■ **Requirement**: An exact restatement of the records below is expected.
:::::
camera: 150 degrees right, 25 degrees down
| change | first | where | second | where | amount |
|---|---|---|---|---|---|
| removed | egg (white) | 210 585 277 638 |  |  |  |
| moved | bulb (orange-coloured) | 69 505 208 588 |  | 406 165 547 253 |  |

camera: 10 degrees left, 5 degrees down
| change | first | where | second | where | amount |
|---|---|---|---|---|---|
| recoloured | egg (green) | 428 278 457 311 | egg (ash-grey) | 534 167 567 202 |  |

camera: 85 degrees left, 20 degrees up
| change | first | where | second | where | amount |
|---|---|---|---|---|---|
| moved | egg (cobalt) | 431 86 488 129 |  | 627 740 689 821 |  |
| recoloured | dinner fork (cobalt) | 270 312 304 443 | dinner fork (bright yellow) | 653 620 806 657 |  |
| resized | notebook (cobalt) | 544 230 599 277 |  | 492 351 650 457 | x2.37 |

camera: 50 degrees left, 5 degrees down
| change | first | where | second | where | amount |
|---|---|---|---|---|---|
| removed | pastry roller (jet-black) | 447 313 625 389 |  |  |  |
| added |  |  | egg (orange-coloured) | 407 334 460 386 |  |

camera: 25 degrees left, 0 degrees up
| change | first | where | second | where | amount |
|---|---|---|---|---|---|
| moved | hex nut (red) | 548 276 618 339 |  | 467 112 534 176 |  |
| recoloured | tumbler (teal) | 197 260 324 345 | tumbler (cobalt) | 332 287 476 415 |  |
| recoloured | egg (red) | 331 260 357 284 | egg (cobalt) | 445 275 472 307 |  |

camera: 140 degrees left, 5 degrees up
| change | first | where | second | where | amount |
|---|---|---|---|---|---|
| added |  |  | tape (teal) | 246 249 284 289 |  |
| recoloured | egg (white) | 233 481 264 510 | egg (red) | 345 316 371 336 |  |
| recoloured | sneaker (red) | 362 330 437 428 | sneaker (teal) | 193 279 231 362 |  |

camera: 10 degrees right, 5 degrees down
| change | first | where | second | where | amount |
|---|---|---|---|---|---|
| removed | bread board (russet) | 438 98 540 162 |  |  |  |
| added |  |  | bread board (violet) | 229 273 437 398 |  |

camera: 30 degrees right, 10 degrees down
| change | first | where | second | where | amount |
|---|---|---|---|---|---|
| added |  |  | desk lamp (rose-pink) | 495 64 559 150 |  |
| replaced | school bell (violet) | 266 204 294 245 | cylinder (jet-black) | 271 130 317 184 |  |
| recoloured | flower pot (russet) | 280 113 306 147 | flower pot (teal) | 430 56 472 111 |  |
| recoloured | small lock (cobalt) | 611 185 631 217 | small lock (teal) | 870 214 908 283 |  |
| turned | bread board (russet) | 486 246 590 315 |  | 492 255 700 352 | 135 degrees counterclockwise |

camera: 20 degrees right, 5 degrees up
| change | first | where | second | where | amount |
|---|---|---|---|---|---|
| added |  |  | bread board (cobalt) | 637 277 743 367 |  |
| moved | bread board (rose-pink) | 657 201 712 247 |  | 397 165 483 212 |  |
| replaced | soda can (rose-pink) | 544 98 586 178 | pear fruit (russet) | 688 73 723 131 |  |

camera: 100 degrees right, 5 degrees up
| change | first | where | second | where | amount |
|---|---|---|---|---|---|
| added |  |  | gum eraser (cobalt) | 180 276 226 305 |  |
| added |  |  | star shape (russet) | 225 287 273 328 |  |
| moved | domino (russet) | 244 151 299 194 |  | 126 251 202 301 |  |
:::::
■ **Result**:
camera: 150 degrees right, 25 degrees down
| change | first | where | second | where | amount |
|---|---|---|---|---|---|
| removed | egg (white) | 210 585 277 638 |  |  |  |
| moved | bulb (orange-coloured) | 69 505 208 588 |  | 406 165 547 253 |  |

camera: 10 degrees left, 5 degrees down
| change | first | where | second | where | amount |
|---|---|---|---|---|---|
| recoloured | egg (green) | 428 278 457 311 | egg (ash-grey) | 534 167 567 202 |  |

camera: 85 degrees left, 20 degrees up
| change | first | where | second | where | amount |
|---|---|---|---|---|---|
| moved | egg (cobalt) | 431 86 488 129 |  | 627 740 689 821 |  |
| recoloured | dinner fork (cobalt) | 270 312 304 443 | dinner fork (bright yellow) | 653 620 806 657 |  |
| resized | notebook (cobalt) | 544 230 599 277 |  | 492 351 650 457 | x2.37 |

camera: 50 degrees left, 5 degrees down
| change | first | where | second | where | amount |
|---|---|---|---|---|---|
| removed | pastry roller (jet-black) | 447 313 625 389 |  |  |  |
| added |  |  | egg (orange-coloured) | 407 334 460 386 |  |

camera: 25 degrees left, 0 degrees up
| change | first | where | second | where | amount |
|---|---|---|---|---|---|
| moved | hex nut (red) | 548 276 618 339 |  | 467 112 534 176 |  |
| recoloured | tumbler (teal) | 197 260 324 345 | tumbler (cobalt) | 332 287 476 415 |  |
| recoloured | egg (red) | 331 260 357 284 | egg (cobalt) | 445 275 472 307 |  |

camera: 140 degrees left, 5 degrees up
| change | first | where | second | where | amount |
|---|---|---|---|---|---|
| added |  |  | tape (teal) | 246 249 284 289 |  |
| recoloured | egg (white) | 233 481 264 510 | egg (red) | 345 316 371 336 |  |
| recoloured | sneaker (red) | 362 330 437 428 | sneaker (teal) | 193 279 231 362 |  |

camera: 10 degrees right, 5 degrees down
| change | first | where | second | where | amount |
|---|---|---|---|---|---|
| removed | bread board (russet) | 438 98 540 162 |  |  |  |
| added |  |  | bread board (violet) | 229 273 437 398 |  |

camera: 30 degrees right, 10 degrees down
| change | first | where | second | where | amount |
|---|---|---|---|---|---|
| added |  |  | desk lamp (rose-pink) | 495 64 559 150 |  |
| replaced | school bell (violet) | 266 204 294 245 | cylinder (jet-black) | 271 130 317 184 |  |
| recoloured | flower pot (russet) | 280 113 306 147 | flower pot (teal) | 430 56 472 111 |  |
| recoloured | small lock (cobalt) | 611 185 631 217 | small lock (teal) | 870 214 908 283 |  |
| turned | bread board (russet) | 486 246 590 315 |  | 492 255 700 352 | 135 degrees counterclockwise |

camera: 20 degrees right, 5 degrees up
| change | first | where | second | where | amount |
|---|---|---|---|---|---|
| added |  |  | bread board (cobalt) | 637 277 743 367 |  |
| moved | bread board (rose-pink) | 657 201 712 247 |  | 397 165 483 212 |  |
| replaced | soda can (rose-pink) | 544 98 586 178 | pear fruit (russet) | 688 73 723 131 |  |

camera: 100 degrees right, 5 degrees up
| change | first | where | second | where | amount |
|---|---|---|---|---|---|
| added |  |  | gum eraser (cobalt) | 180 276 226 305 |  |
| added |  |  | star shape (russet) | 225 287 273 328 |  |
| moved | domino (russet) | 244 151 299 194 |  | 126 251 202 301 |  |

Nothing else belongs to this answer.